■ EXERCISE: One range is to be output from the listing below, exactly as written: the line with "blue shoe: 1 -> 4" to the line with "brown pyramid: 3 -> 2", both kept.

■ RECORDED DATA:
▽
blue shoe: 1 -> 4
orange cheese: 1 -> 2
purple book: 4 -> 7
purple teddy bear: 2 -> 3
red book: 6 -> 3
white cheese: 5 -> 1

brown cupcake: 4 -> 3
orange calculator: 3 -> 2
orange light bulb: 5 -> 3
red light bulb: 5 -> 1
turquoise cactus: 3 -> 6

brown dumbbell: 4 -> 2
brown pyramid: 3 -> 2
△
▽
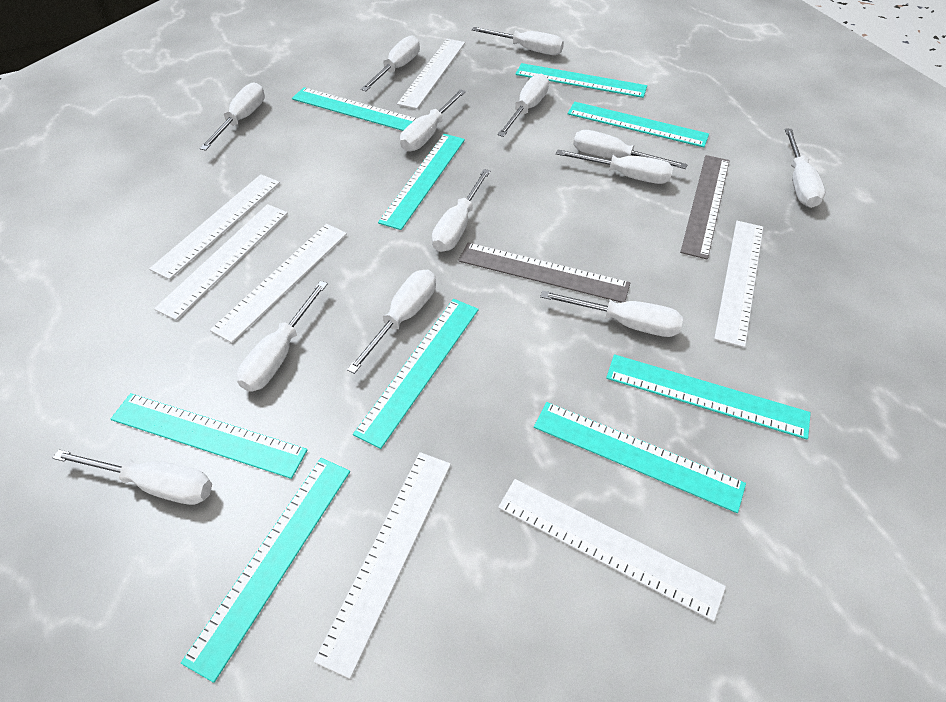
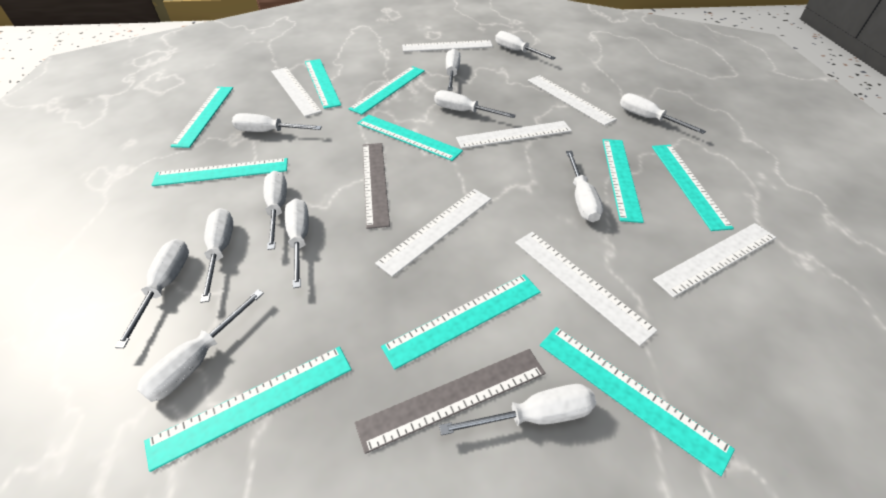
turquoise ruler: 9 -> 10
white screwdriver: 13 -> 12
△
■ RESPONSE:
blue shoe: 1 -> 4
orange cheese: 1 -> 2
purple book: 4 -> 7
purple teddy bear: 2 -> 3
red book: 6 -> 3
white cheese: 5 -> 1

brown cupcake: 4 -> 3
orange calculator: 3 -> 2
orange light bulb: 5 -> 3
red light bulb: 5 -> 1
turquoise cactus: 3 -> 6

brown dumbbell: 4 -> 2
brown pyramid: 3 -> 2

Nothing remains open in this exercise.